▸ **Problem to solve**
When you reach the line with "(276, 178) = (624, 435): red" in the listing below, transcribe it and each line after it up to and including the line with "(603, 368) = (264, 272): red", exactly and with nothing else.

▸ **Record set**
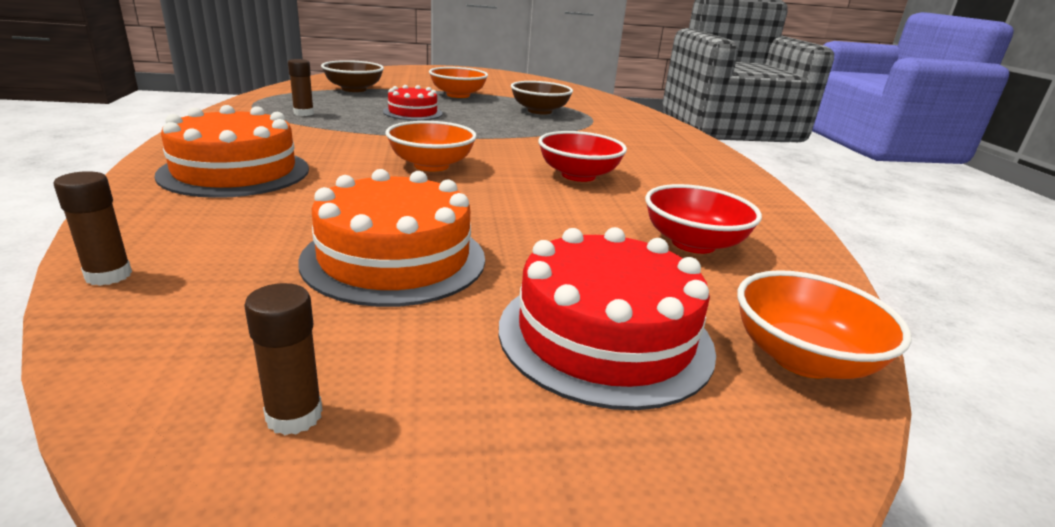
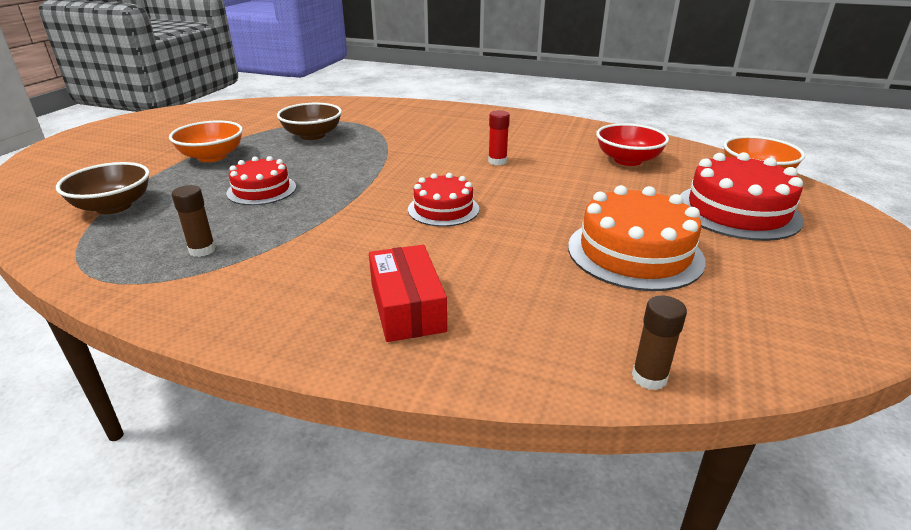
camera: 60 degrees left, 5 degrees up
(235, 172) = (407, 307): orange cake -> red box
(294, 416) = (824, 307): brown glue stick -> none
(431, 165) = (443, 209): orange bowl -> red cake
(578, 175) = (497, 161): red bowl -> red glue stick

==

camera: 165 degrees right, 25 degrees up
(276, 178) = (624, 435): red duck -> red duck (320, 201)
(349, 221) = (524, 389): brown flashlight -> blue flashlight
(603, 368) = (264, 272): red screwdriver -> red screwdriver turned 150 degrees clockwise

▸ **Solution for this exercise**
(276, 178) = (624, 435): red duck -> red duck (320, 201)
(349, 221) = (524, 389): brown flashlight -> blue flashlight
(603, 368) = (264, 272): red screwdriver -> red screwdriver turned 150 degrees clockwise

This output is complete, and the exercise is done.